YOUR GOAL
Transcribe the entire listing, keeping each word as it is.

DATA EXTRACT
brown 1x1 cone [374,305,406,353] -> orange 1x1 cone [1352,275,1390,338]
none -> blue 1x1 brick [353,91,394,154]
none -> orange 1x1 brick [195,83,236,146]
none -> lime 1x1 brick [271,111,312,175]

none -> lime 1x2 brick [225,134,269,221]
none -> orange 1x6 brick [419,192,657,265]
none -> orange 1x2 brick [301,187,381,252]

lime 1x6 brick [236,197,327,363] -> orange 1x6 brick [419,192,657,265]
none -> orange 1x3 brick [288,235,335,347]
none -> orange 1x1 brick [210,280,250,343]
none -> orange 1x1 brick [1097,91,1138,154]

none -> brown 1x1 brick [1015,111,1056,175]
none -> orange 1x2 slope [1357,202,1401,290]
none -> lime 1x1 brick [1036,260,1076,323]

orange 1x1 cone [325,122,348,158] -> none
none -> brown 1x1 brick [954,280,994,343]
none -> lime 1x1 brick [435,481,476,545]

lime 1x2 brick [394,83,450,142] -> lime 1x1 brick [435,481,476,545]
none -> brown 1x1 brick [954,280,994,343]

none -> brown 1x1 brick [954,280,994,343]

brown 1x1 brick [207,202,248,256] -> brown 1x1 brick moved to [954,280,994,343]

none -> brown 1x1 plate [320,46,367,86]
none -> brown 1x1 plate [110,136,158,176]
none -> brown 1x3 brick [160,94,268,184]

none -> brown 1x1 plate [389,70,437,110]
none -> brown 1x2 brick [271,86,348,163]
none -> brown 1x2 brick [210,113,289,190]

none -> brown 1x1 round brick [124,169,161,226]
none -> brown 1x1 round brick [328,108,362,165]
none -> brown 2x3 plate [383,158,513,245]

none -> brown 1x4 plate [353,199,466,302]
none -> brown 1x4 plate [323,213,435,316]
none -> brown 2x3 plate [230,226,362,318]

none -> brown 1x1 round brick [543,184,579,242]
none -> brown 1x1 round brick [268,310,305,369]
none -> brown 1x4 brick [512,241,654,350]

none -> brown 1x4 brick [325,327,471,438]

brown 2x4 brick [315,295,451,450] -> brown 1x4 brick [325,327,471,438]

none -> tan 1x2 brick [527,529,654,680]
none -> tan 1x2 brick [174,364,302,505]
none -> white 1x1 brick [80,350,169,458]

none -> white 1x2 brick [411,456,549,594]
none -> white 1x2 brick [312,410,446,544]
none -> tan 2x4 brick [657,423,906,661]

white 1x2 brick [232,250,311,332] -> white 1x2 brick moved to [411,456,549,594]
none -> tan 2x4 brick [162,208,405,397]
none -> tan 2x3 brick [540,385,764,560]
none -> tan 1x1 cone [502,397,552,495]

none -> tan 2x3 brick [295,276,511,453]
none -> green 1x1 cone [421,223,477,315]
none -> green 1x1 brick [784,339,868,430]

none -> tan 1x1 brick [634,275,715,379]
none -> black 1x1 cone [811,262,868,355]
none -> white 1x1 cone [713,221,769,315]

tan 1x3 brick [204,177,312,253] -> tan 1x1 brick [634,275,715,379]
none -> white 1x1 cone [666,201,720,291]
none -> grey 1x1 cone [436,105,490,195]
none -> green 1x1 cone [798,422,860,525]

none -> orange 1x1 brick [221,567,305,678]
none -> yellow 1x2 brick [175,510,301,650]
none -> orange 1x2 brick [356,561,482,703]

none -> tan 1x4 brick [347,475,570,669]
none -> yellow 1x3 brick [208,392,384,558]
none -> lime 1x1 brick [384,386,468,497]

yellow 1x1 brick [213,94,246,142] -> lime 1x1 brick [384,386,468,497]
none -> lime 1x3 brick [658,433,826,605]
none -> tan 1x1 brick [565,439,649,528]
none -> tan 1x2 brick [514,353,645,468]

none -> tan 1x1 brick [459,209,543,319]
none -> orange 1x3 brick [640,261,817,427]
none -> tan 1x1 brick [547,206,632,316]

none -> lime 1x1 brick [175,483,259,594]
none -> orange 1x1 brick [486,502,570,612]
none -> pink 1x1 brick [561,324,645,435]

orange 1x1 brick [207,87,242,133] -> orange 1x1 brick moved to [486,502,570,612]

PROBLEM SOLUTION
brown 1x1 cone [374,305,406,353] -> orange 1x1 cone [1352,275,1390,338]
none -> blue 1x1 brick [353,91,394,154]
none -> orange 1x1 brick [195,83,236,146]
none -> lime 1x1 brick [271,111,312,175]

none -> lime 1x2 brick [225,134,269,221]
none -> orange 1x6 brick [419,192,657,265]
none -> orange 1x2 brick [301,187,381,252]

lime 1x6 brick [236,197,327,363] -> orange 1x6 brick [419,192,657,265]
none -> orange 1x3 brick [288,235,335,347]
none -> orange 1x1 brick [210,280,250,343]
none -> orange 1x1 brick [1097,91,1138,154]

none -> brown 1x1 brick [1015,111,1056,175]
none -> orange 1x2 slope [1357,202,1401,290]
none -> lime 1x1 brick [1036,260,1076,323]

orange 1x1 cone [325,122,348,158] -> none
none -> brown 1x1 brick [954,280,994,343]
none -> lime 1x1 brick [435,481,476,545]

lime 1x2 brick [394,83,450,142] -> lime 1x1 brick [435,481,476,545]
none -> brown 1x1 brick [954,280,994,343]

none -> brown 1x1 brick [954,280,994,343]

brown 1x1 brick [207,202,248,256] -> brown 1x1 brick moved to [954,280,994,343]

none -> brown 1x1 plate [320,46,367,86]
none -> brown 1x1 plate [110,136,158,176]
none -> brown 1x3 brick [160,94,268,184]

none -> brown 1x1 plate [389,70,437,110]
none -> brown 1x2 brick [271,86,348,163]
none -> brown 1x2 brick [210,113,289,190]

none -> brown 1x1 round brick [124,169,161,226]
none -> brown 1x1 round brick [328,108,362,165]
none -> brown 2x3 plate [383,158,513,245]

none -> brown 1x4 plate [353,199,466,302]
none -> brown 1x4 plate [323,213,435,316]
none -> brown 2x3 plate [230,226,362,318]

none -> brown 1x1 round brick [543,184,579,242]
none -> brown 1x1 round brick [268,310,305,369]
none -> brown 1x4 brick [512,241,654,350]

none -> brown 1x4 brick [325,327,471,438]

brown 2x4 brick [315,295,451,450] -> brown 1x4 brick [325,327,471,438]

none -> tan 1x2 brick [527,529,654,680]
none -> tan 1x2 brick [174,364,302,505]
none -> white 1x1 brick [80,350,169,458]

none -> white 1x2 brick [411,456,549,594]
none -> white 1x2 brick [312,410,446,544]
none -> tan 2x4 brick [657,423,906,661]

white 1x2 brick [232,250,311,332] -> white 1x2 brick moved to [411,456,549,594]
none -> tan 2x4 brick [162,208,405,397]
none -> tan 2x3 brick [540,385,764,560]
none -> tan 1x1 cone [502,397,552,495]

none -> tan 2x3 brick [295,276,511,453]
none -> green 1x1 cone [421,223,477,315]
none -> green 1x1 brick [784,339,868,430]

none -> tan 1x1 brick [634,275,715,379]
none -> black 1x1 cone [811,262,868,355]
none -> white 1x1 cone [713,221,769,315]

tan 1x3 brick [204,177,312,253] -> tan 1x1 brick [634,275,715,379]
none -> white 1x1 cone [666,201,720,291]
none -> grey 1x1 cone [436,105,490,195]
none -> green 1x1 cone [798,422,860,525]

none -> orange 1x1 brick [221,567,305,678]
none -> yellow 1x2 brick [175,510,301,650]
none -> orange 1x2 brick [356,561,482,703]

none -> tan 1x4 brick [347,475,570,669]
none -> yellow 1x3 brick [208,392,384,558]
none -> lime 1x1 brick [384,386,468,497]

yellow 1x1 brick [213,94,246,142] -> lime 1x1 brick [384,386,468,497]
none -> lime 1x3 brick [658,433,826,605]
none -> tan 1x1 brick [565,439,649,528]
none -> tan 1x2 brick [514,353,645,468]

none -> tan 1x1 brick [459,209,543,319]
none -> orange 1x3 brick [640,261,817,427]
none -> tan 1x1 brick [547,206,632,316]

none -> lime 1x1 brick [175,483,259,594]
none -> orange 1x1 brick [486,502,570,612]
none -> pink 1x1 brick [561,324,645,435]

orange 1x1 brick [207,87,242,133] -> orange 1x1 brick moved to [486,502,570,612]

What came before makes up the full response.